═══ SUPPLIED RECORDS

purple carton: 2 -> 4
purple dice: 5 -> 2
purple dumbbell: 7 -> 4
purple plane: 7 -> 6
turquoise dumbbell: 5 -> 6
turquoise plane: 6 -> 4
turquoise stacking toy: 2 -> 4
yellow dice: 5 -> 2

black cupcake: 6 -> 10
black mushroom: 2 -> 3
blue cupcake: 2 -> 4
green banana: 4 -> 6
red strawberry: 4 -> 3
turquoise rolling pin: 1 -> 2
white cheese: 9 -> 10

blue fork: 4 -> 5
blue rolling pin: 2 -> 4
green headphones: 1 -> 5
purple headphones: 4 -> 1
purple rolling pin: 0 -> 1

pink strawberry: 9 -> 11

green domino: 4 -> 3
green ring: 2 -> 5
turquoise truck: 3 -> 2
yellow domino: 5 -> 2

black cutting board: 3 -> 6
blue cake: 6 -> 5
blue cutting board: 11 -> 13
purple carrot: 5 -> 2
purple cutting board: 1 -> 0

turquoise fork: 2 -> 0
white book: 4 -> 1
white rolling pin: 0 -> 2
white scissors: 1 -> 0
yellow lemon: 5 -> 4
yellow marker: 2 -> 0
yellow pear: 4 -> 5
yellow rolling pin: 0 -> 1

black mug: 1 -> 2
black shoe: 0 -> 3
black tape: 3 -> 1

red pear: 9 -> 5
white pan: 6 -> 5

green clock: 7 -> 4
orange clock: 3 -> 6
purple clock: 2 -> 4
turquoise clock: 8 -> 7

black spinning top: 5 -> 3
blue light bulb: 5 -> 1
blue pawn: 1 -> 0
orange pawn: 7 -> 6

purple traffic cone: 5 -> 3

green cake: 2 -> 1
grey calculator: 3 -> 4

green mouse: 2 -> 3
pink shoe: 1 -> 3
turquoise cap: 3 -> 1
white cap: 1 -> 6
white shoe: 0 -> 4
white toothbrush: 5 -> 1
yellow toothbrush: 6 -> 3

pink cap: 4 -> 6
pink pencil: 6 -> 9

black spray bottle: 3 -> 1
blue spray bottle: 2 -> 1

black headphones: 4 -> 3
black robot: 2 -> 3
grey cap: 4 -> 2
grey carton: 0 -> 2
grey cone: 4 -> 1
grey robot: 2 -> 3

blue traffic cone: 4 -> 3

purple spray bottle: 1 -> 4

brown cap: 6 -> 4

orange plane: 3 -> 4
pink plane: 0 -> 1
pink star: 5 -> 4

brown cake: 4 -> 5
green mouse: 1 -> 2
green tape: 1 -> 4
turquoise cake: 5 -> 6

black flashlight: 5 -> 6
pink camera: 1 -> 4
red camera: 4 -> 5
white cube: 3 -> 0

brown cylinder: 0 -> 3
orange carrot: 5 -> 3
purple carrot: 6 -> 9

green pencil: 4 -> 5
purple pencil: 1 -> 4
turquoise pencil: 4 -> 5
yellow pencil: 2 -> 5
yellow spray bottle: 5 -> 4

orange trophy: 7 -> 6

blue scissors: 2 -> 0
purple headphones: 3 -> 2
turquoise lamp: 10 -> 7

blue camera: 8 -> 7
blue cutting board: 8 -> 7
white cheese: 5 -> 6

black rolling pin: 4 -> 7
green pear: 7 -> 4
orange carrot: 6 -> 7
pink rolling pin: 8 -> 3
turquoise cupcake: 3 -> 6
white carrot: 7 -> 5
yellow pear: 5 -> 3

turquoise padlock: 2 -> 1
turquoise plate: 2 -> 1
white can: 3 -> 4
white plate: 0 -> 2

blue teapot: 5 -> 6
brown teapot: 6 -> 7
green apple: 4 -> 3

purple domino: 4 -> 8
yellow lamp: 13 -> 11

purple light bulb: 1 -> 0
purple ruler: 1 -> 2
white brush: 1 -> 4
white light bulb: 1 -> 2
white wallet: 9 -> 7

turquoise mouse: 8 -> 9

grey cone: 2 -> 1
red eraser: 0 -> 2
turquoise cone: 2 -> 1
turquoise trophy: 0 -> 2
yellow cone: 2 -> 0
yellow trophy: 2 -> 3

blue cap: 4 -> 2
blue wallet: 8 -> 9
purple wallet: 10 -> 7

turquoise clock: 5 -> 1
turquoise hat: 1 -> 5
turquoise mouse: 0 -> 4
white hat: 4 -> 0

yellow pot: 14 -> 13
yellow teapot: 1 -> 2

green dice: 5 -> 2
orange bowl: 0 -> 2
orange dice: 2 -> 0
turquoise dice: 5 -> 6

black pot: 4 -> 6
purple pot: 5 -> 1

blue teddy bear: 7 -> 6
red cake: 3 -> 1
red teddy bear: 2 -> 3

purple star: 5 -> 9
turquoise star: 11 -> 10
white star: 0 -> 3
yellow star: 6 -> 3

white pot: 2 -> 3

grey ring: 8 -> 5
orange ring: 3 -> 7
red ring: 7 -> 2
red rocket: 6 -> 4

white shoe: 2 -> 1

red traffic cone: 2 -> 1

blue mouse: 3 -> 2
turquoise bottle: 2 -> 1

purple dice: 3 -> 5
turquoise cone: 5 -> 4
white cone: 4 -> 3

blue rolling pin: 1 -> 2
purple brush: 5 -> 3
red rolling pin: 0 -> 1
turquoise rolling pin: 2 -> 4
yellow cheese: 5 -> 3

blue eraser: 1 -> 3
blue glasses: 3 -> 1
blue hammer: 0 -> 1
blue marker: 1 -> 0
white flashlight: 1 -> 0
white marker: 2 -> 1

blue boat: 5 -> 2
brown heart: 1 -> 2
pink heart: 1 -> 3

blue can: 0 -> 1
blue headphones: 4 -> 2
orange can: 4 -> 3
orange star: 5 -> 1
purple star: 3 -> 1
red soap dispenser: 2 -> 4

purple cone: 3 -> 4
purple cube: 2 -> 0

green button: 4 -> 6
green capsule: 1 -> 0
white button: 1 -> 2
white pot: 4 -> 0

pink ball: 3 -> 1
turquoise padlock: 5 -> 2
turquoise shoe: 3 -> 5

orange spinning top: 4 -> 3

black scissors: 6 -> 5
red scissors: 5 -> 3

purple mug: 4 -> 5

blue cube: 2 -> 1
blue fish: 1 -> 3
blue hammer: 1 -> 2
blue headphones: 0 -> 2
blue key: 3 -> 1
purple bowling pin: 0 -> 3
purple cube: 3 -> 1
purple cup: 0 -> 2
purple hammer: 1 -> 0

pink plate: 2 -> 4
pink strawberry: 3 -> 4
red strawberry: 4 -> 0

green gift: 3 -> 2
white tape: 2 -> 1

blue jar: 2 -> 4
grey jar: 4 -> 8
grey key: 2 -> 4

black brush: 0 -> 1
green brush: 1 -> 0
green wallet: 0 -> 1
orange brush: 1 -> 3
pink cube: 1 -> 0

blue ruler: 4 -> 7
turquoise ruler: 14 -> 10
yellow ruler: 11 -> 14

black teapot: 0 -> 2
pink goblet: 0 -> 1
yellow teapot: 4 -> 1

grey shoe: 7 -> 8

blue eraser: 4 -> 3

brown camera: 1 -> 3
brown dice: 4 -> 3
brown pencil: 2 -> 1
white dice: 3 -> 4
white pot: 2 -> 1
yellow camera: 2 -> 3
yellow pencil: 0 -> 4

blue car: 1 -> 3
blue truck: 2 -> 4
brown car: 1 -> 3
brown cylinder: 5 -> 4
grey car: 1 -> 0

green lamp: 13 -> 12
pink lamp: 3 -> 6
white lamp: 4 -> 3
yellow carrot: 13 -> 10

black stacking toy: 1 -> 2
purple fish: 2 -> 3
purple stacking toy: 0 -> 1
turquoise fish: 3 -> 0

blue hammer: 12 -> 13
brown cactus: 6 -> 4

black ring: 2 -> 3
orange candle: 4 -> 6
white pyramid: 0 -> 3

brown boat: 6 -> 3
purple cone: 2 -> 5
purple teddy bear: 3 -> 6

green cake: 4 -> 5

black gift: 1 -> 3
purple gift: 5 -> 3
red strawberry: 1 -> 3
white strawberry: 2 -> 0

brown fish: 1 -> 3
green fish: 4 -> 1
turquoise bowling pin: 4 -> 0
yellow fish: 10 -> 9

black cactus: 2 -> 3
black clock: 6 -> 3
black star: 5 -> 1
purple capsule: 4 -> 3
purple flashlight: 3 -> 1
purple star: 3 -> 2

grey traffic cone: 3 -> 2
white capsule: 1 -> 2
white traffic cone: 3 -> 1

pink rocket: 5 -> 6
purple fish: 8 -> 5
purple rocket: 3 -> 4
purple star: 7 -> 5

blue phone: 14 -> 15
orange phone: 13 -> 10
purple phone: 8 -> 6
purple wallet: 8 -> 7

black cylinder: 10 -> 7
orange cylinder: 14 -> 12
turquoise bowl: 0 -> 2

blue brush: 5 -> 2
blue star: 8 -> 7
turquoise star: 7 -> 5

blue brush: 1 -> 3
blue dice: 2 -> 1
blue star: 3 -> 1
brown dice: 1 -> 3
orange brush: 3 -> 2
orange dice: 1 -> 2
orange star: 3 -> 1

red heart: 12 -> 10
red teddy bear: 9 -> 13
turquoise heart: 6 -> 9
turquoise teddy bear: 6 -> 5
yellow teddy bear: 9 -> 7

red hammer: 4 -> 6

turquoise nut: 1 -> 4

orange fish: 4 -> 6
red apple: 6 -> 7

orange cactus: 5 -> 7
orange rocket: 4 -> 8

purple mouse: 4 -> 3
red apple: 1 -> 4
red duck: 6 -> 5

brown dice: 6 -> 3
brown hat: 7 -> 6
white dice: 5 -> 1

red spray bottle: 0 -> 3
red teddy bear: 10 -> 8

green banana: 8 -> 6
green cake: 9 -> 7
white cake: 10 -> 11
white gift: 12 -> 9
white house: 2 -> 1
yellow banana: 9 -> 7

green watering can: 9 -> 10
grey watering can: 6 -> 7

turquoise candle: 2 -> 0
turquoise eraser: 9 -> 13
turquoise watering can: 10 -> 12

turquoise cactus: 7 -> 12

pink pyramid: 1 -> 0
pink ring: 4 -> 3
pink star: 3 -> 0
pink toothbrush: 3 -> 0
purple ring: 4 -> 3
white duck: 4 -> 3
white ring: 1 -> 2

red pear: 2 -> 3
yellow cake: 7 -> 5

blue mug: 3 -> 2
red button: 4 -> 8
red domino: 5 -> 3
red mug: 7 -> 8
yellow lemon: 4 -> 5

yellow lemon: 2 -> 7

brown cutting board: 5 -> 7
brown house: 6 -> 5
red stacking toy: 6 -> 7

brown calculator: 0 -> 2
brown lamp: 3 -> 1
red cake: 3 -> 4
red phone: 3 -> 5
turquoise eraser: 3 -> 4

══════

TASK BRIEF
Begin with the line above that has "blue marker: 1 -> 0" and continue through the line that has "red soap dispenser: 2 -> 4", setting each one down exactly. Stop there.

EXERCISE SOLUTION
blue marker: 1 -> 0
white flashlight: 1 -> 0
white marker: 2 -> 1

blue boat: 5 -> 2
brown heart: 1 -> 2
pink heart: 1 -> 3

blue can: 0 -> 1
blue headphones: 4 -> 2
orange can: 4 -> 3
orange star: 5 -> 1
purple star: 3 -> 1
red soap dispenser: 2 -> 4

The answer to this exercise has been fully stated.